### Brief
Give back, exactly and with nothing added, the lines that run from the one containing "C5: 470nF (COM, SIG8) -> 470nF (COM, VS)" to the final line below.

### Exercise materials

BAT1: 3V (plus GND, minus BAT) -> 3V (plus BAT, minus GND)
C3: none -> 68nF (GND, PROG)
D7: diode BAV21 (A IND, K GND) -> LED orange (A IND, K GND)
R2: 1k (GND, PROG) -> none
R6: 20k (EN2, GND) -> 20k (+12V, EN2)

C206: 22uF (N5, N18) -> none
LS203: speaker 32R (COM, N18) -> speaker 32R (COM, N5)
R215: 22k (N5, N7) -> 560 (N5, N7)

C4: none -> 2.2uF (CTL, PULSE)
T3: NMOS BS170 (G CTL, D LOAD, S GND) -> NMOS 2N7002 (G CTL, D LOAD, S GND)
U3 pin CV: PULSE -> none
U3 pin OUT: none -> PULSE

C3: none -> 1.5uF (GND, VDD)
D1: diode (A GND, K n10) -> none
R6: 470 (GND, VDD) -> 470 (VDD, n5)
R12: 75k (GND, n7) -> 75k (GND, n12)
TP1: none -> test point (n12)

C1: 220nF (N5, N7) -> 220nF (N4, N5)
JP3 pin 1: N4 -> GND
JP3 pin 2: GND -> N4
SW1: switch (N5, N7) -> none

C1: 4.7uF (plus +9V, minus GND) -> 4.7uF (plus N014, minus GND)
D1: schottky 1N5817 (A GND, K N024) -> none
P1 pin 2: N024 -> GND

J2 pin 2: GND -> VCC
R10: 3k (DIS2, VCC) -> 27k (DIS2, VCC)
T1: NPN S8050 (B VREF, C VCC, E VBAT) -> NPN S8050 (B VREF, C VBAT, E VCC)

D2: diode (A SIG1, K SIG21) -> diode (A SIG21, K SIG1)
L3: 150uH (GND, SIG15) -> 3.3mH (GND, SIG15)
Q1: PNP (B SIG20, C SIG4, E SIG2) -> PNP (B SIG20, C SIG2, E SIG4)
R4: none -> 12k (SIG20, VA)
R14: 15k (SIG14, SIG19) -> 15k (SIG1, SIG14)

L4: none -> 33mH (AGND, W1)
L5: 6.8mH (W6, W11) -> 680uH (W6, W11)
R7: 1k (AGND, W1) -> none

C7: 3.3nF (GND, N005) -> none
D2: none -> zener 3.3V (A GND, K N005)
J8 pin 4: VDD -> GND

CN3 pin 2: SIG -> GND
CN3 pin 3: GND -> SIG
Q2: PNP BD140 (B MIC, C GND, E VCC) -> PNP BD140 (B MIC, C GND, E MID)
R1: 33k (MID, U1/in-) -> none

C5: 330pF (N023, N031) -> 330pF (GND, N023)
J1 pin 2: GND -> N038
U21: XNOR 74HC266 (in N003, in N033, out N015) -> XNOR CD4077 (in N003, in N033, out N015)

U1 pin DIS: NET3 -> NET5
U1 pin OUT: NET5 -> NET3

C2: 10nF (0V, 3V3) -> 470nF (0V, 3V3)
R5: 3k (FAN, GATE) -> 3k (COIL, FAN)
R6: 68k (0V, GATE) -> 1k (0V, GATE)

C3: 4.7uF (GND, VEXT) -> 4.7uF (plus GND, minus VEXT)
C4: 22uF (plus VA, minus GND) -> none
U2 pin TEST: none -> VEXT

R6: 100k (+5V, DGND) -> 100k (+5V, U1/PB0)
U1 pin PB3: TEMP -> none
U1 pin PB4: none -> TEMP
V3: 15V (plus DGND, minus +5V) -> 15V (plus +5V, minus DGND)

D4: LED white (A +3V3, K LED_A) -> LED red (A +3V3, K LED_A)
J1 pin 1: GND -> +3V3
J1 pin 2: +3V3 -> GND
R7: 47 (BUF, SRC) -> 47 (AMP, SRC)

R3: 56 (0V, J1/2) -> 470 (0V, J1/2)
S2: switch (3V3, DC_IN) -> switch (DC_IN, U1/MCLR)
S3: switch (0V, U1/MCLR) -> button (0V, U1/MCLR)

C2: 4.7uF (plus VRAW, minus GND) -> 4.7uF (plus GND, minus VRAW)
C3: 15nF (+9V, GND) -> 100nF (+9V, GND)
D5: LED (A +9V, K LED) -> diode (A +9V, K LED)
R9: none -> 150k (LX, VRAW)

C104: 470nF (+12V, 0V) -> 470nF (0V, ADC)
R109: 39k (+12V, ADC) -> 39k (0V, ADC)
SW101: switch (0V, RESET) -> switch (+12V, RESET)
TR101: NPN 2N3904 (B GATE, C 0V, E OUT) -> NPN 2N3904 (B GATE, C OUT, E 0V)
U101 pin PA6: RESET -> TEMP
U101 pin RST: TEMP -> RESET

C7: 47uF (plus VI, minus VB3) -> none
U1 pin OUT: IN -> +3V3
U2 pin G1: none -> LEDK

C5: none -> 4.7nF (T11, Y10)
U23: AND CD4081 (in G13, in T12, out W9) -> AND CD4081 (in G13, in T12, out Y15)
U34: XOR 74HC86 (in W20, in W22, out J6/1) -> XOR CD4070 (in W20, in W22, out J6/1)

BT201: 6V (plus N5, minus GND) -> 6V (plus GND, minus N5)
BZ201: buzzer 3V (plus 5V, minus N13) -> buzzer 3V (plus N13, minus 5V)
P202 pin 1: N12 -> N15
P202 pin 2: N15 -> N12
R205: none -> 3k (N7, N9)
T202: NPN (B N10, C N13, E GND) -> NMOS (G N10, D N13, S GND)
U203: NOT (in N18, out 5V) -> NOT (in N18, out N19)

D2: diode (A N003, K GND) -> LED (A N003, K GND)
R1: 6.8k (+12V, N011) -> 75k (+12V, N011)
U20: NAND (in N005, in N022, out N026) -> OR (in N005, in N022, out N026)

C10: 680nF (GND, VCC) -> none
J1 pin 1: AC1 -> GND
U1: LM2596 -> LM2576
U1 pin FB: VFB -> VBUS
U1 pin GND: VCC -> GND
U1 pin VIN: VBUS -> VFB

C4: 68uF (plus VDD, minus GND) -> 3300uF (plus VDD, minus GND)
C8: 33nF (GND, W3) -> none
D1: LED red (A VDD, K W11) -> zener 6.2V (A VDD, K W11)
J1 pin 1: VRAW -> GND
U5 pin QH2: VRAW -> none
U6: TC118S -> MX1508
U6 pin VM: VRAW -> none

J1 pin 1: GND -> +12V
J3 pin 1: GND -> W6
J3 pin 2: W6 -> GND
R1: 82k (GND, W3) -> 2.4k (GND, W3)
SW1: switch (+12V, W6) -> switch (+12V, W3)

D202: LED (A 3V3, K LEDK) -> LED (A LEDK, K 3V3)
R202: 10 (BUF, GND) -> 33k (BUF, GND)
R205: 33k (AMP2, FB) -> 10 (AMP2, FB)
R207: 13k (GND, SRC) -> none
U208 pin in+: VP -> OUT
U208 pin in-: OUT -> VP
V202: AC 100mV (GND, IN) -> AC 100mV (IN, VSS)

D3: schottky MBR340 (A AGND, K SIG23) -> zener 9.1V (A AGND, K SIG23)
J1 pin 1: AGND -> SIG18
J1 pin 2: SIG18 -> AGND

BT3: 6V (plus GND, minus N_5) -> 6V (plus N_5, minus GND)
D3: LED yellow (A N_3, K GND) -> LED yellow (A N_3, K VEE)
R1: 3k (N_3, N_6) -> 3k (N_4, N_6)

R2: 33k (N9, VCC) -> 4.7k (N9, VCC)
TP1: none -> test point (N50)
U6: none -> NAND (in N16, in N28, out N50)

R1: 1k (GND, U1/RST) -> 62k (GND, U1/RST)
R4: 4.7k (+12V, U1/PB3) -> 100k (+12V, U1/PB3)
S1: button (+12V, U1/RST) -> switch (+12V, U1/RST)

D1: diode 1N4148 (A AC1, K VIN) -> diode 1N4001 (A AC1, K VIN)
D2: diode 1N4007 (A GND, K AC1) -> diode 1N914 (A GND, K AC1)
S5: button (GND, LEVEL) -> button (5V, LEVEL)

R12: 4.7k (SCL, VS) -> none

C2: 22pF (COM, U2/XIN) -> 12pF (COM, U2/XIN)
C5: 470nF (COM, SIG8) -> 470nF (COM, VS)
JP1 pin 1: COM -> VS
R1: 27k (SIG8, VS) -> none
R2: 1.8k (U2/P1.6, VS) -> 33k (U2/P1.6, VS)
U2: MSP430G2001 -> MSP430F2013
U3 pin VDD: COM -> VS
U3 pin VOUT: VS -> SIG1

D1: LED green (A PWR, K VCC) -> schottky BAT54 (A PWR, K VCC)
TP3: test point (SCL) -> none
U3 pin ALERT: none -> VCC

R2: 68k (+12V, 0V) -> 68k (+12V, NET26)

### Response box
C5: 470nF (COM, SIG8) -> 470nF (COM, VS)
JP1 pin 1: COM -> VS
R1: 27k (SIG8, VS) -> none
R2: 1.8k (U2/P1.6, VS) -> 33k (U2/P1.6, VS)
U2: MSP430G2001 -> MSP430F2013
U3 pin VDD: COM -> VS
U3 pin VOUT: VS -> SIG1

D1: LED green (A PWR, K VCC) -> schottky BAT54 (A PWR, K VCC)
TP3: test point (SCL) -> none
U3 pin ALERT: none -> VCC

R2: 68k (+12V, 0V) -> 68k (+12V, NET26)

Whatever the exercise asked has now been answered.